▶ **TASK PROMPT**: Print all records exactly, pictures left out.

*** SOURCE DATA ***

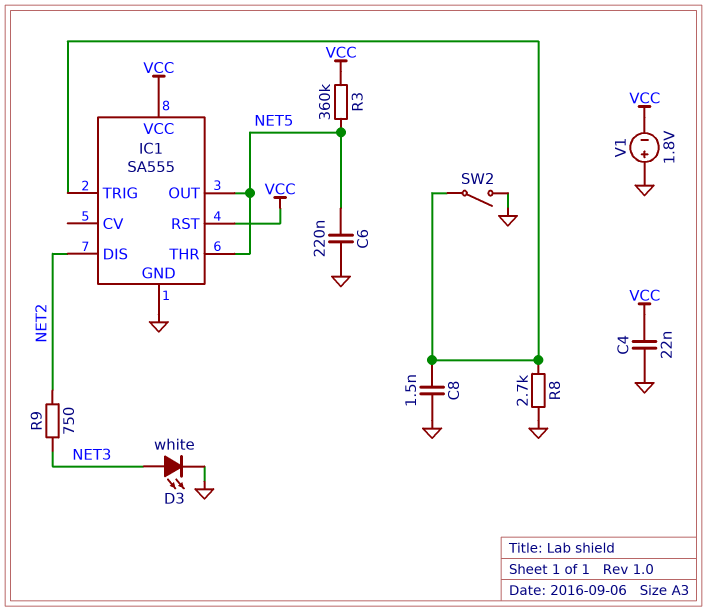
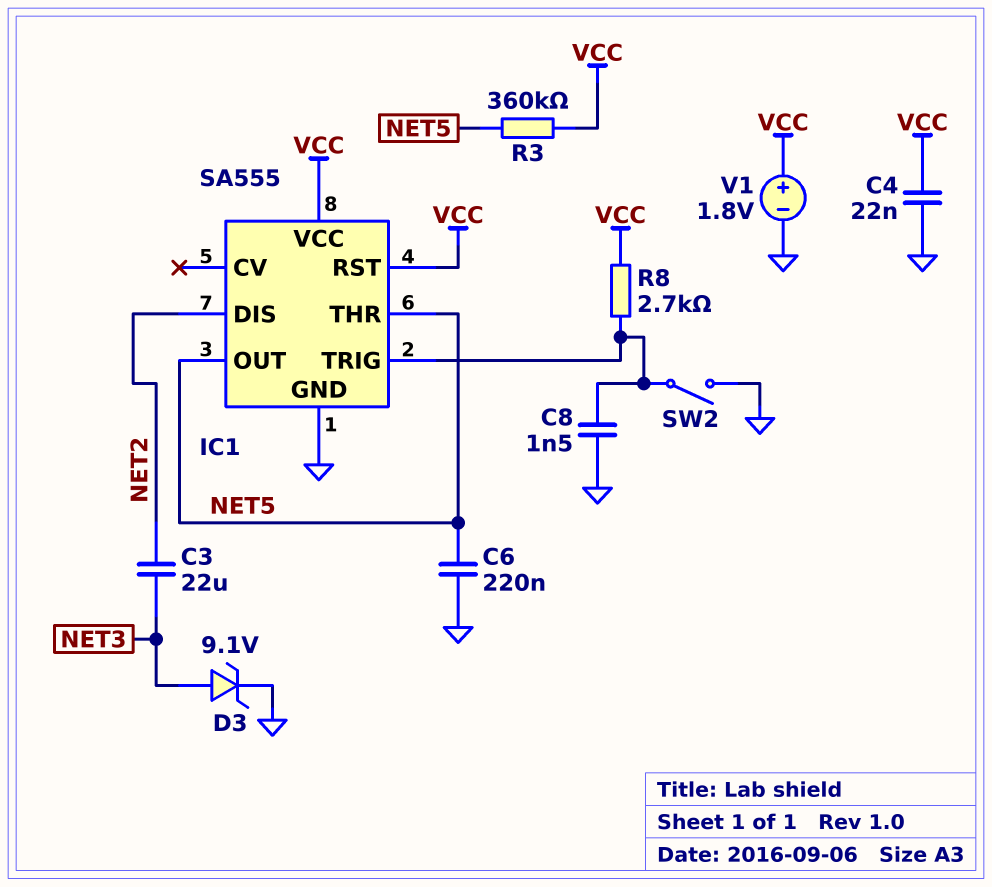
C3: none -> 22uF (NET2, NET3)
D3: LED white (A NET3, K GND) -> zener 9.1V (A NET3, K GND)
R8: 2.7k (GND, IC1/TRIG) -> 2.7k (IC1/TRIG, VCC)
R9: 750 (NET2, NET3) -> none
V1: 1.8V (plus GND, minus VCC) -> 1.8V (plus VCC, minus GND)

***

▶ **OUTPUT OF THE EXERCISE**:
C3: none -> 22uF (NET2, NET3)
D3: LED white (A NET3, K GND) -> zener 9.1V (A NET3, K GND)
R8: 2.7k (GND, IC1/TRIG) -> 2.7k (IC1/TRIG, VCC)
R9: 750 (NET2, NET3) -> none
V1: 1.8V (plus GND, minus VCC) -> 1.8V (plus VCC, minus GND)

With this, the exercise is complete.